* [WORK REQUEST]
Tell me how many lines in the entries below contain the word "soap"; reply with the number and nothing else.

● ● ●

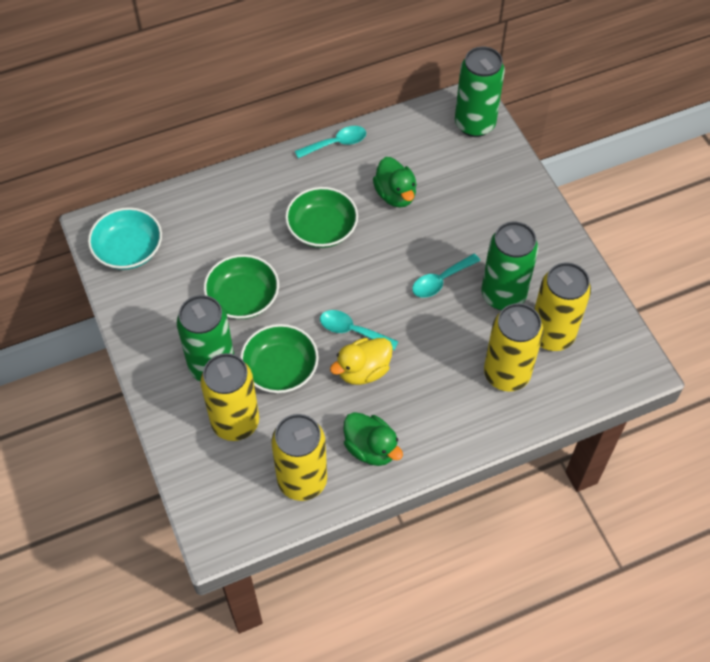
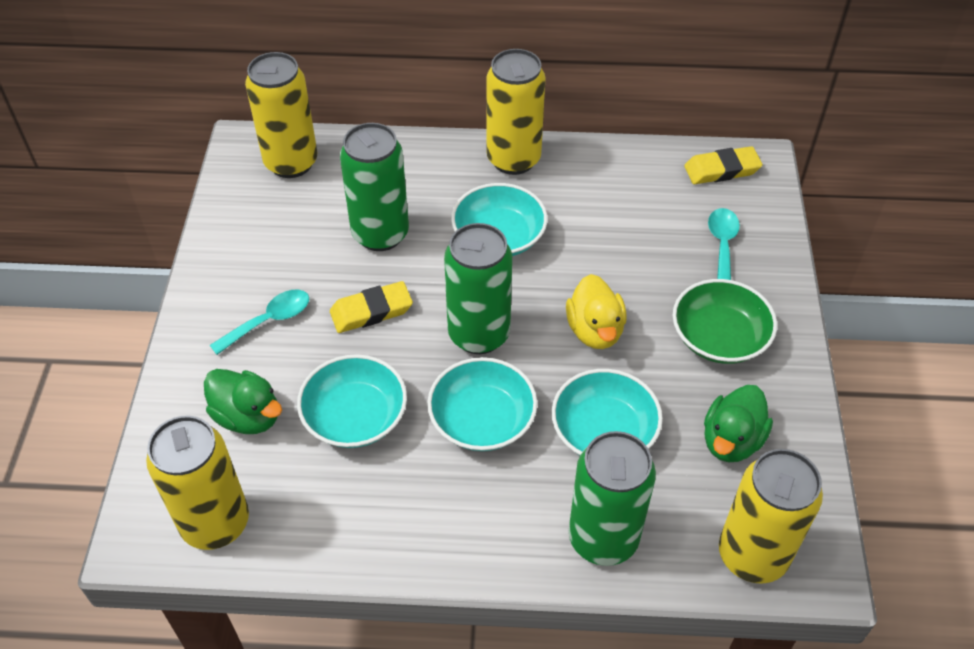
green bowl: 3 -> 1
turquoise bowl: 1 -> 4
turquoise spoon: 3 -> 2
yellow eraser: 0 -> 2

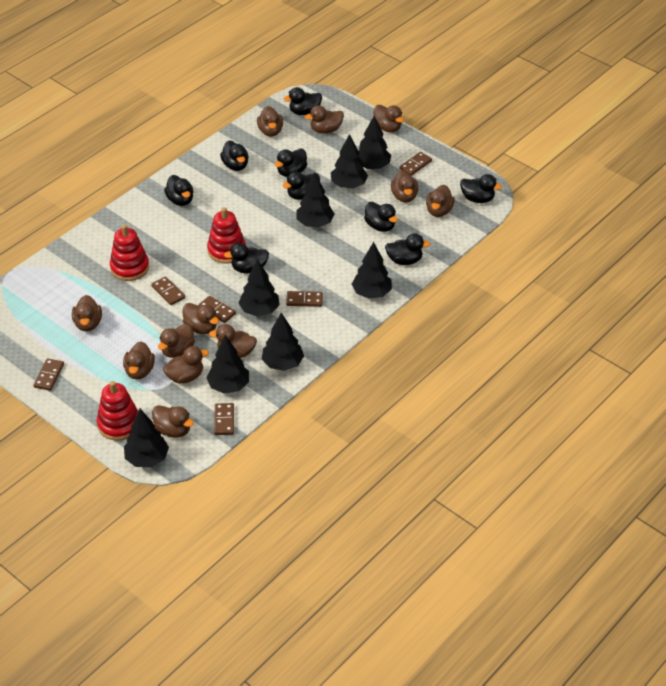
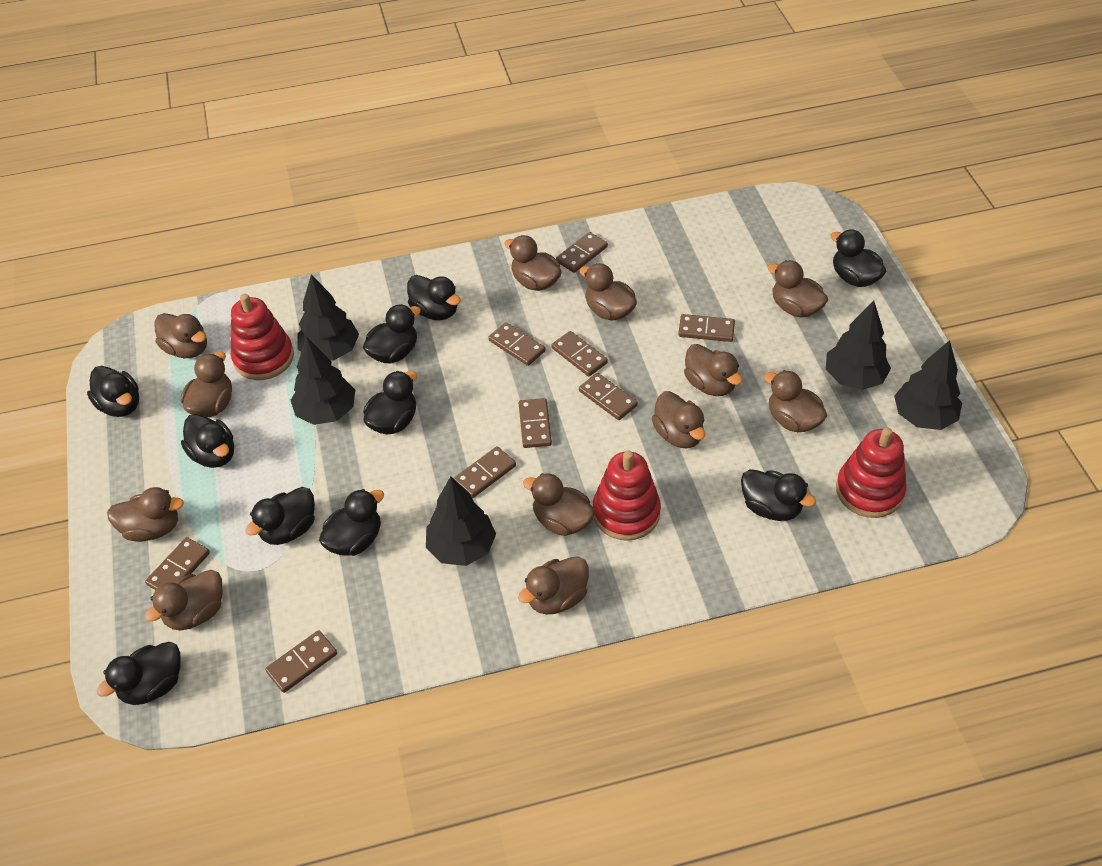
black duck: 9 -> 10
black tree: 8 -> 5
brown domino: 6 -> 9

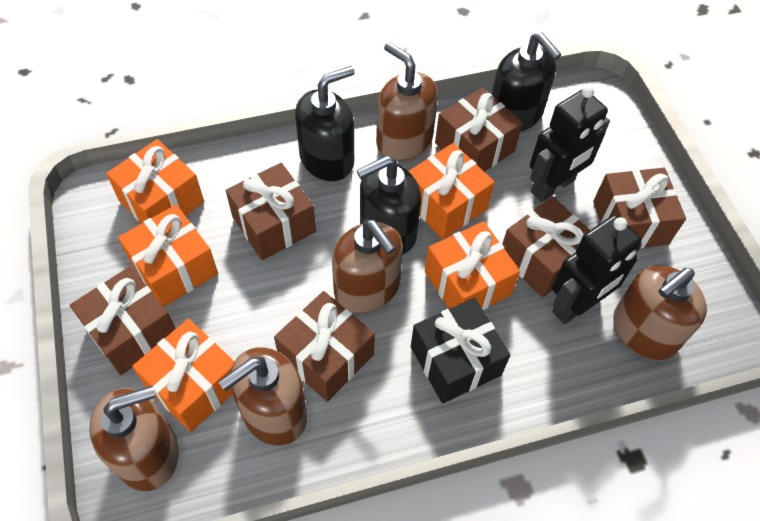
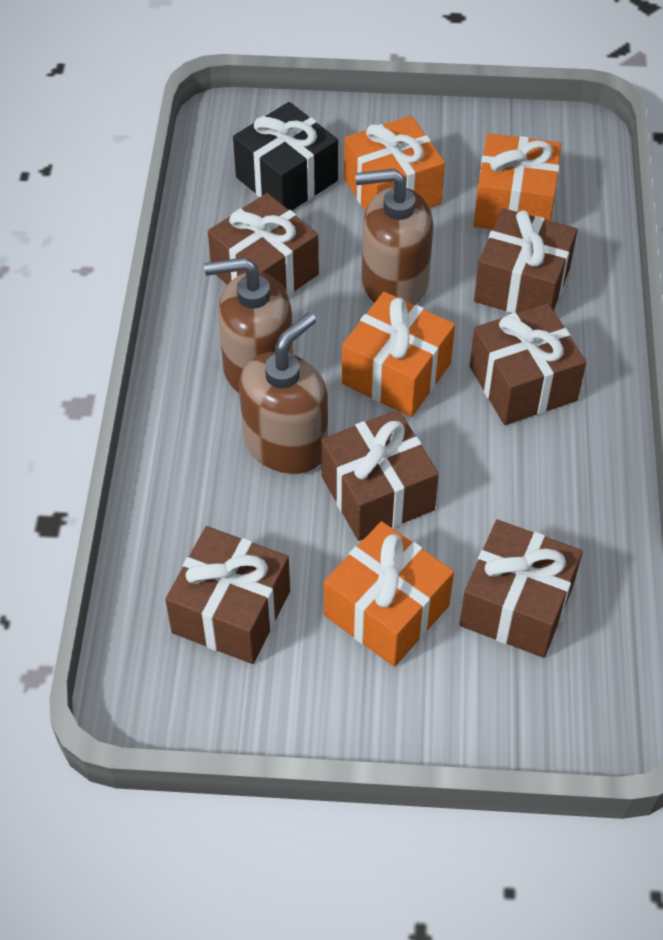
black robot: 2 -> 0
black soap dispenser: 3 -> 0
brown soap dispenser: 5 -> 3
orange gift: 5 -> 4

● ● ●

* [FINISHED TASK]
2